◆ **REQUIRED ACTION**: Which lines run from the one containing "turquoise fukeze [422" to the last line of the entries? Return them exactly, with nothing more.

◆ **Colored object listings**:
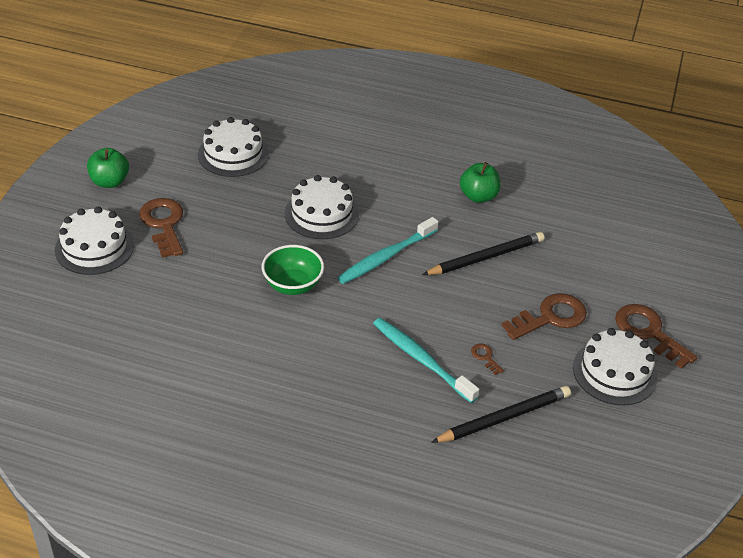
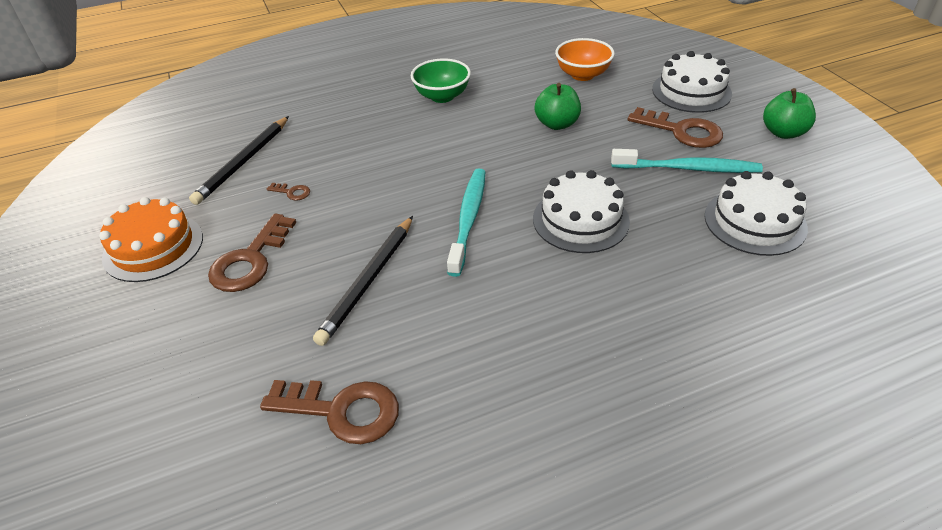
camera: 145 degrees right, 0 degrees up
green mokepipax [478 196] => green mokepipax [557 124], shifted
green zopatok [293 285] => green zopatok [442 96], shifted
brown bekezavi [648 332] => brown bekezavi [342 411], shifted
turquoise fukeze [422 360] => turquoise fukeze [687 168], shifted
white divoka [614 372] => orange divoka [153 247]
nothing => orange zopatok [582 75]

◆ **TASK OUTPUT**:
turquoise fukeze [422 360] => turquoise fukeze [687 168], shifted
white divoka [614 372] => orange divoka [153 247]
nothing => orange zopatok [582 75]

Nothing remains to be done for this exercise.